TASK INPUTS

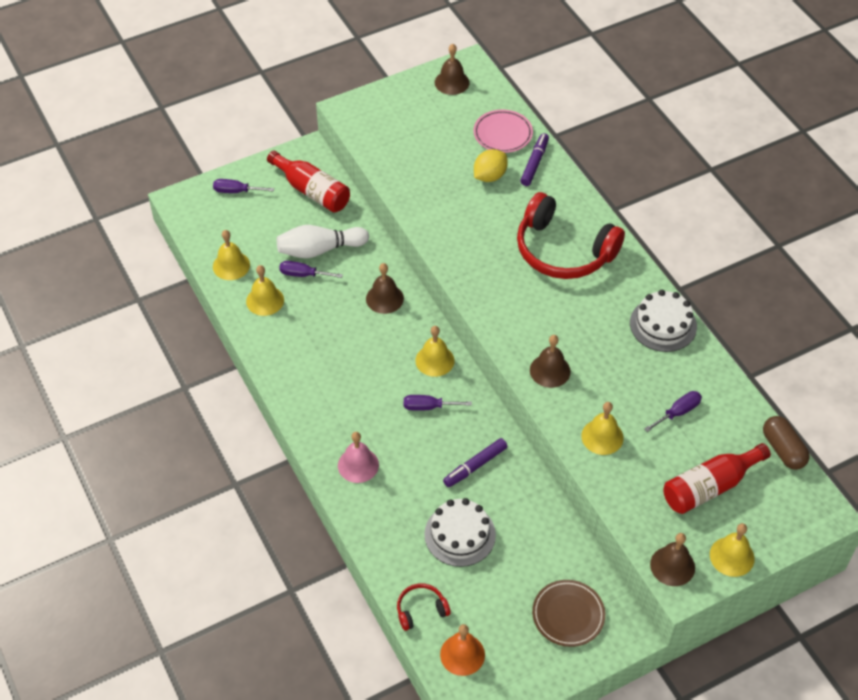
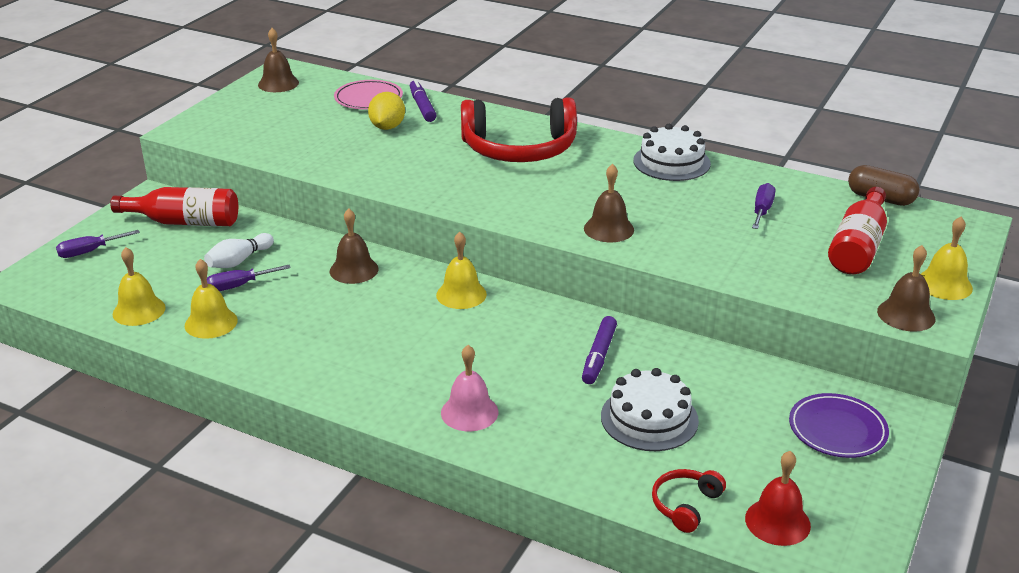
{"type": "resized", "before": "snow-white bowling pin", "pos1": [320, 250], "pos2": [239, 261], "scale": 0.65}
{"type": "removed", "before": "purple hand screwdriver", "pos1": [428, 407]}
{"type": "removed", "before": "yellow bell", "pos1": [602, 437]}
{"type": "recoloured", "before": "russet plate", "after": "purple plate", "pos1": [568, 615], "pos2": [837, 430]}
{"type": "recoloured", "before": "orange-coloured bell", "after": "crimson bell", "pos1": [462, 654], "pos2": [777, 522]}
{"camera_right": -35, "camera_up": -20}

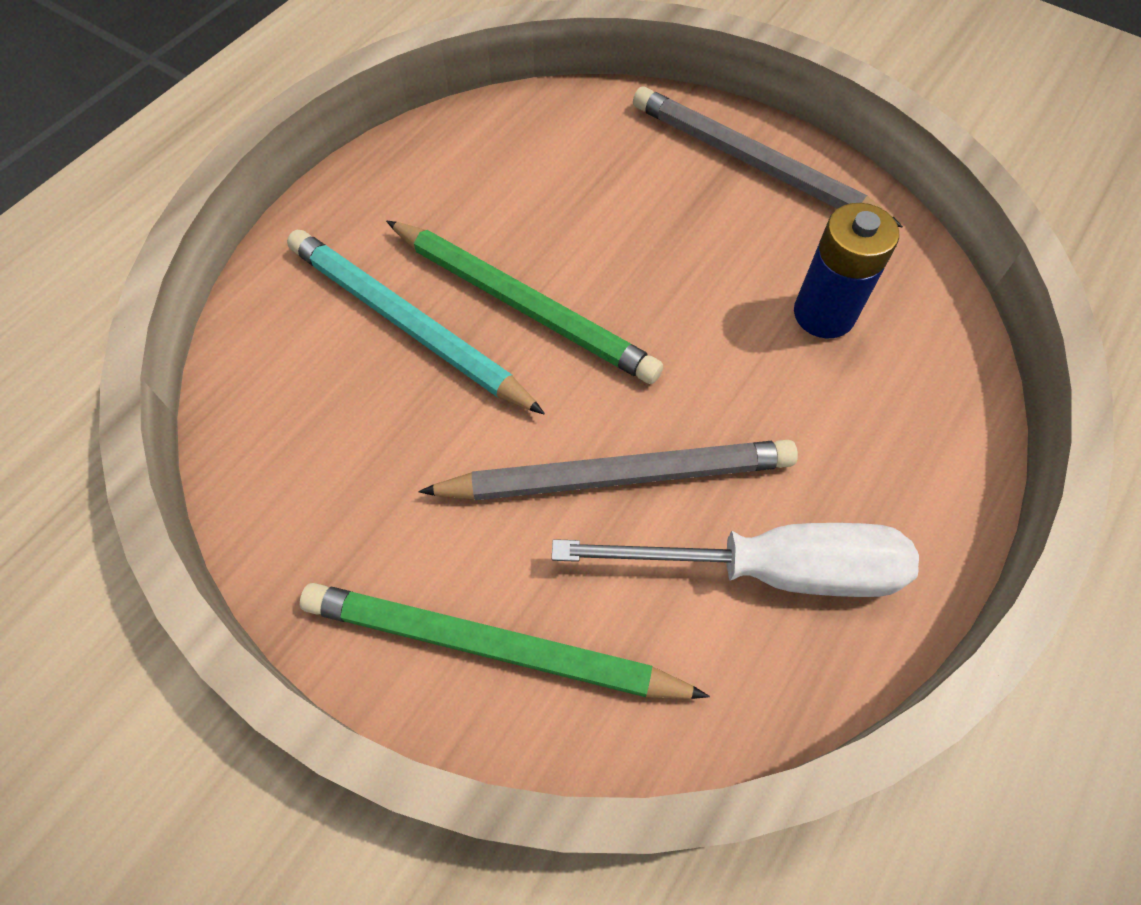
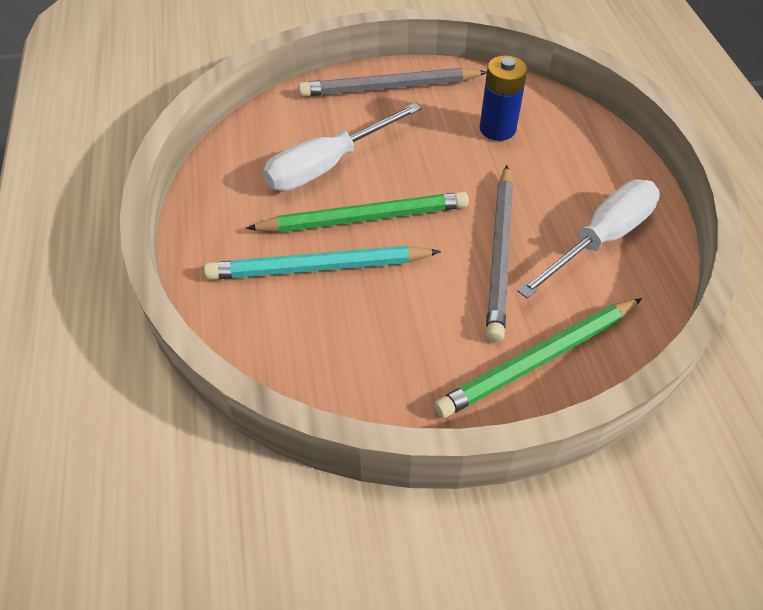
{"type": "turned", "before": "gray pencil", "pos1": [617, 476], "pos2": [500, 254], "turn": 150}
{"type": "added", "after": "snow-white hand screwdriver", "pos2": [327, 165]}
{"camera_right": -45, "camera_up": -10}

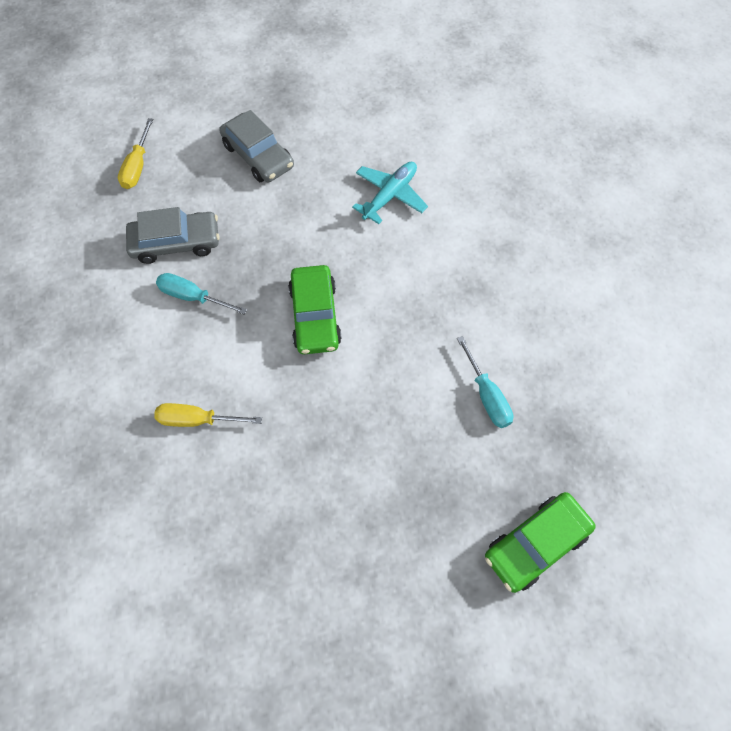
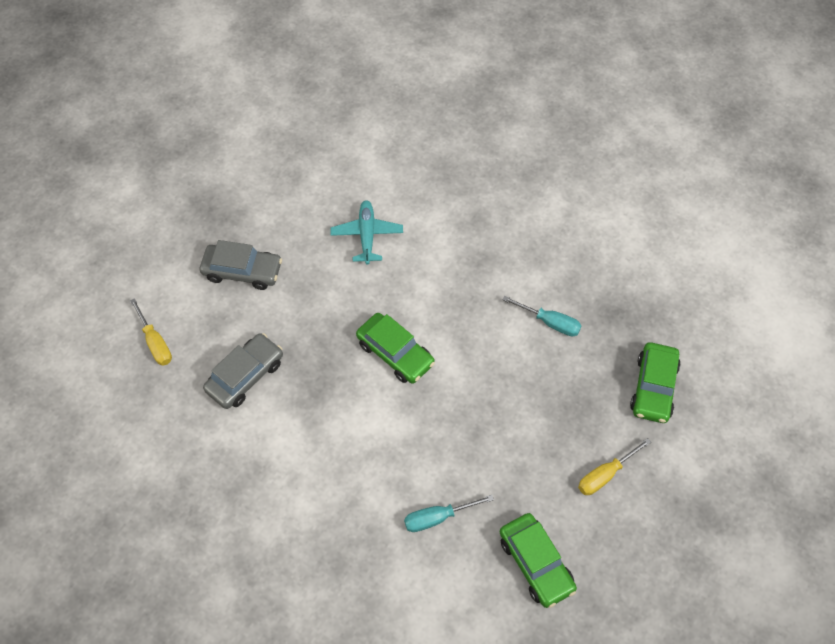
{"type": "moved", "before": "aqua hand screwdriver", "pos1": [192, 297], "pos2": [437, 518]}
{"type": "moved", "before": "yellow hand screwdriver", "pos1": [197, 420], "pos2": [605, 475]}
{"type": "added", "after": "leaf-green automobile", "pos2": [536, 563]}
{"camera_right": -40, "camera_up": -5}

TASK DESCRIPTION
Nothing but the records above, retyped exactly and stripped of images, should appear in the answer.

EXERCISE OUTPUT
{"type": "resized", "before": "snow-white bowling pin", "pos1": [320, 250], "pos2": [239, 261], "scale": 0.65}
{"type": "removed", "before": "purple hand screwdriver", "pos1": [428, 407]}
{"type": "removed", "before": "yellow bell", "pos1": [602, 437]}
{"type": "recoloured", "before": "russet plate", "after": "purple plate", "pos1": [568, 615], "pos2": [837, 430]}
{"type": "recoloured", "before": "orange-coloured bell", "after": "crimson bell", "pos1": [462, 654], "pos2": [777, 522]}
{"camera_right": -35, "camera_up": -20}

{"type": "turned", "before": "gray pencil", "pos1": [617, 476], "pos2": [500, 254], "turn": 150}
{"type": "added", "after": "snow-white hand screwdriver", "pos2": [327, 165]}
{"camera_right": -45, "camera_up": -10}

{"type": "moved", "before": "aqua hand screwdriver", "pos1": [192, 297], "pos2": [437, 518]}
{"type": "moved", "before": "yellow hand screwdriver", "pos1": [197, 420], "pos2": [605, 475]}
{"type": "added", "after": "leaf-green automobile", "pos2": [536, 563]}
{"camera_right": -40, "camera_up": -5}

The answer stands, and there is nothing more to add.